-- WHAT IS EXPECTED --
Copy out each line below that has the word "purple" in it.

-- DATA FOR REVIEW --

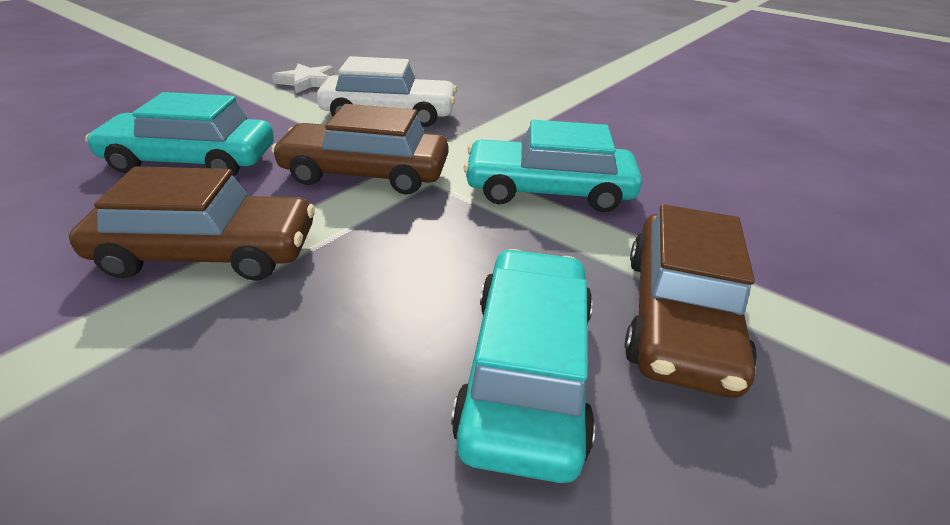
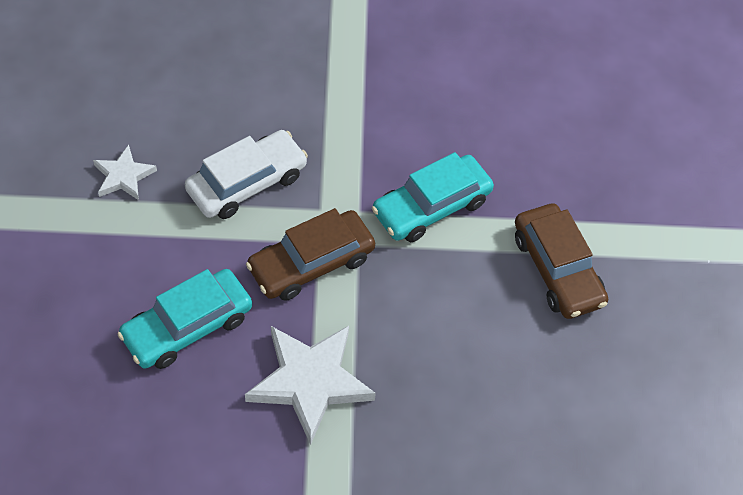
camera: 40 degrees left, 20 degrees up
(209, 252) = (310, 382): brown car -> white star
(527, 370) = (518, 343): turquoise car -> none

...

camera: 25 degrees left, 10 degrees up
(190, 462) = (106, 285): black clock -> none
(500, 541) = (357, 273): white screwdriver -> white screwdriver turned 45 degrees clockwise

---

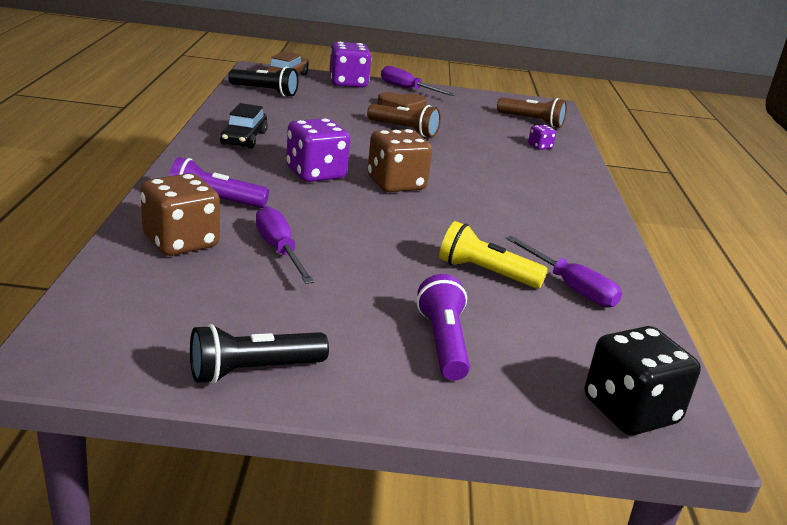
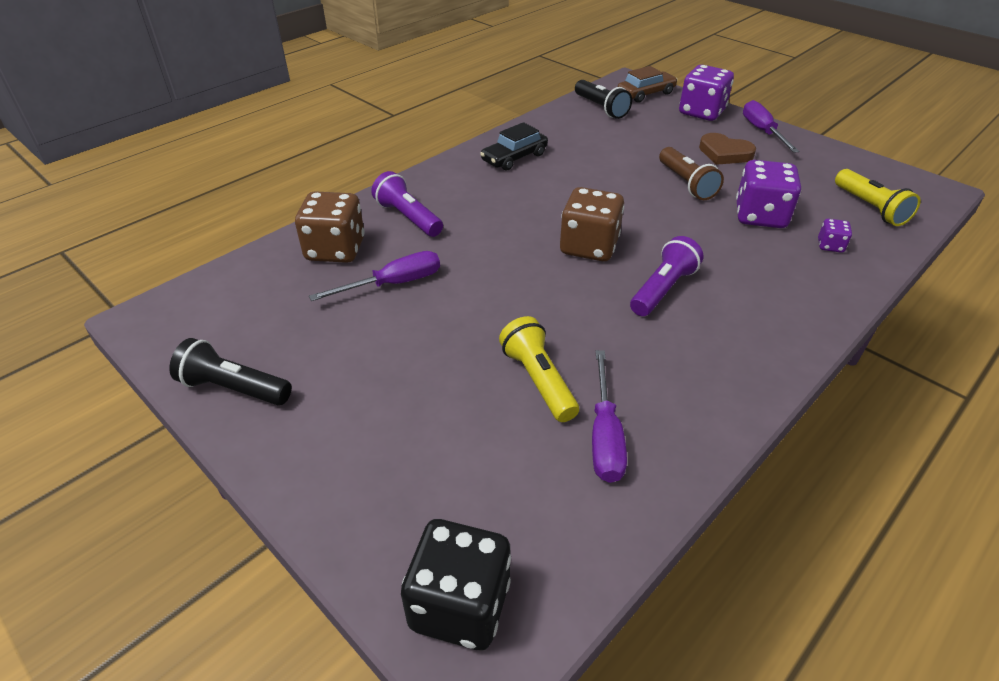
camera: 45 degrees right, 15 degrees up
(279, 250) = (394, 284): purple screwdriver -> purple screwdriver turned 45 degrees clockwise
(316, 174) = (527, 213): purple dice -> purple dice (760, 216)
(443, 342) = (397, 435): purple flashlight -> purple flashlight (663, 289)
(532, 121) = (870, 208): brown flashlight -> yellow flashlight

-- ANSWER SPACE --
(279, 250) = (394, 284): purple screwdriver -> purple screwdriver turned 45 degrees clockwise
(316, 174) = (527, 213): purple dice -> purple dice (760, 216)
(443, 342) = (397, 435): purple flashlight -> purple flashlight (663, 289)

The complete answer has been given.